- [The problem]: Below are records that contain pictures; transcribe the text exactly and omit the pictures.

- [Spatial reasoning data]:
::::::
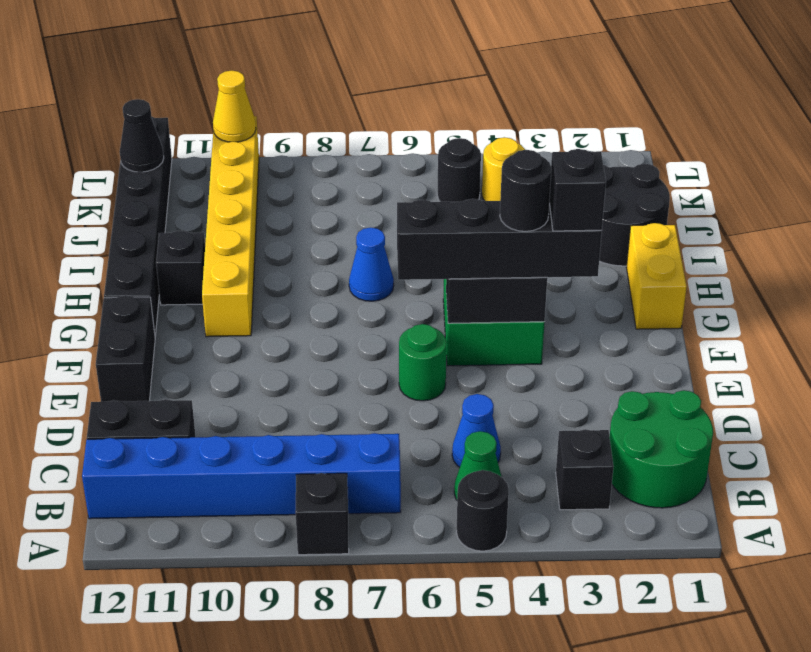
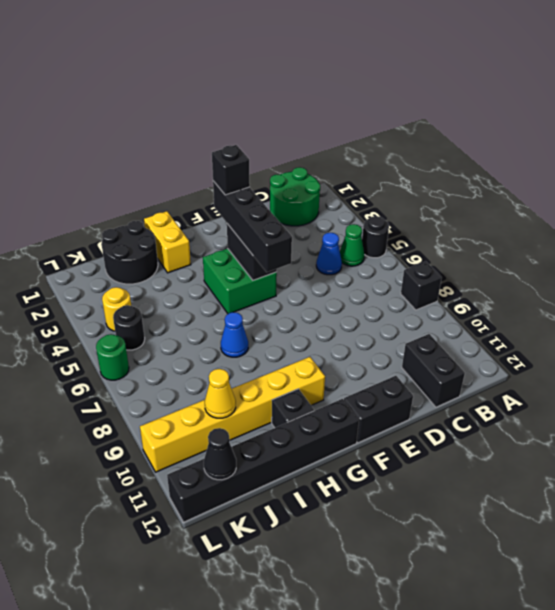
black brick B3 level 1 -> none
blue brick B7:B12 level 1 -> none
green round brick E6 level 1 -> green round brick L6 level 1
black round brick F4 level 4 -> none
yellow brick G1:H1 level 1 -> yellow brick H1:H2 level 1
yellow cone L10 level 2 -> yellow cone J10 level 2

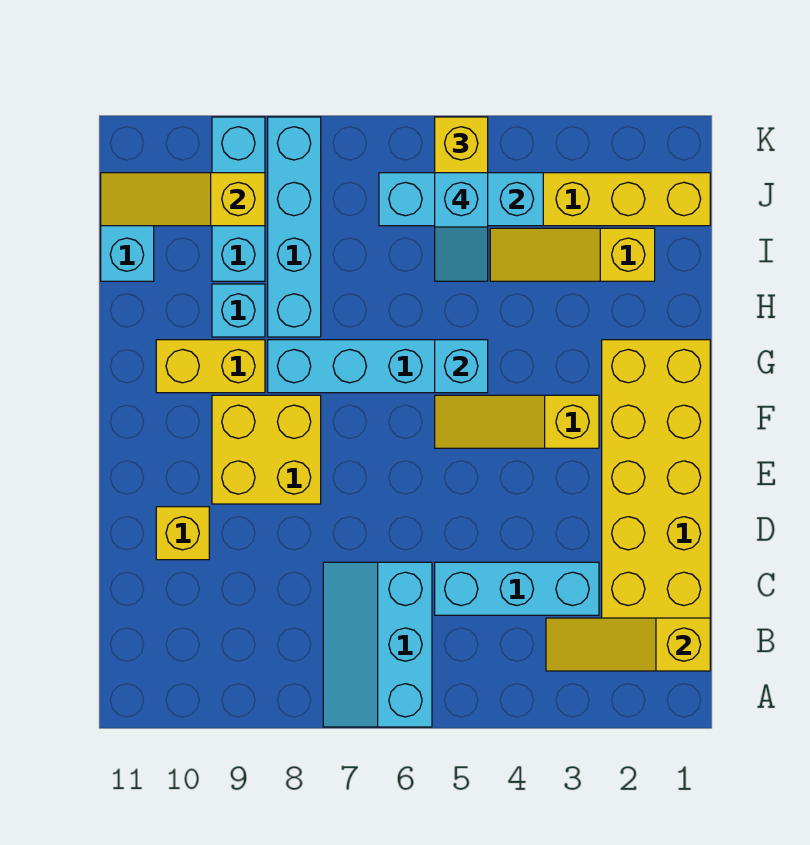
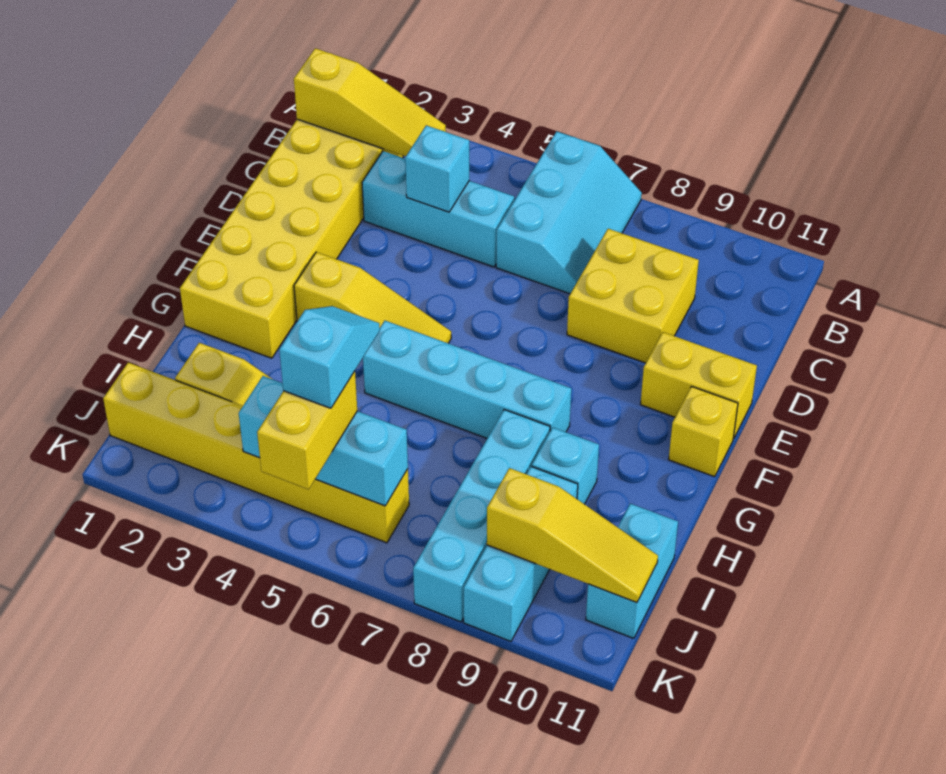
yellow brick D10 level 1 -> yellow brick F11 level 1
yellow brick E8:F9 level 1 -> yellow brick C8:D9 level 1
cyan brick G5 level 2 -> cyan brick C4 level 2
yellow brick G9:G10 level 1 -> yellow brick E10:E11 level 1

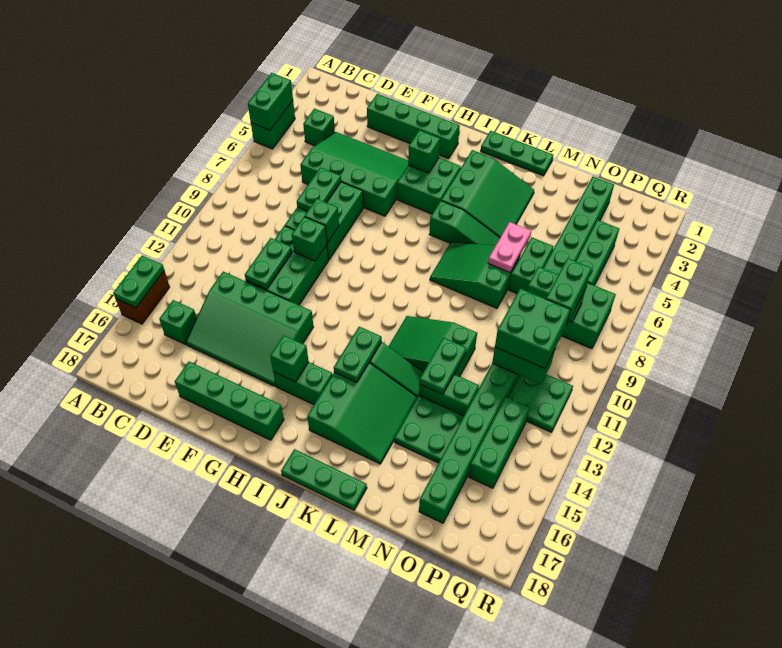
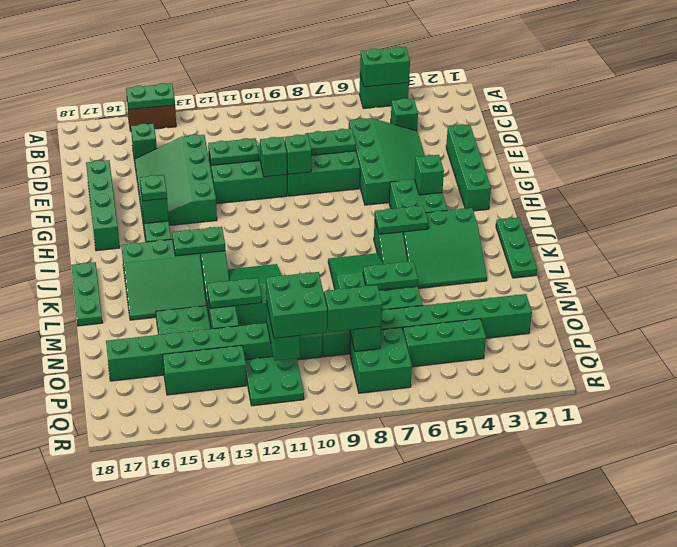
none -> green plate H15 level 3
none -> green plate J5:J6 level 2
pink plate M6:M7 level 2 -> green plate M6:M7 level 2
::::::
- [Task output]:
black brick B3 level 1 -> none
blue brick B7:B12 level 1 -> none
green round brick E6 level 1 -> green round brick L6 level 1
black round brick F4 level 4 -> none
yellow brick G1:H1 level 1 -> yellow brick H1:H2 level 1
yellow cone L10 level 2 -> yellow cone J10 level 2

yellow brick D10 level 1 -> yellow brick F11 level 1
yellow brick E8:F9 level 1 -> yellow brick C8:D9 level 1
cyan brick G5 level 2 -> cyan brick C4 level 2
yellow brick G9:G10 level 1 -> yellow brick E10:E11 level 1

none -> green plate H15 level 3
none -> green plate J5:J6 level 2
pink plate M6:M7 level 2 -> green plate M6:M7 level 2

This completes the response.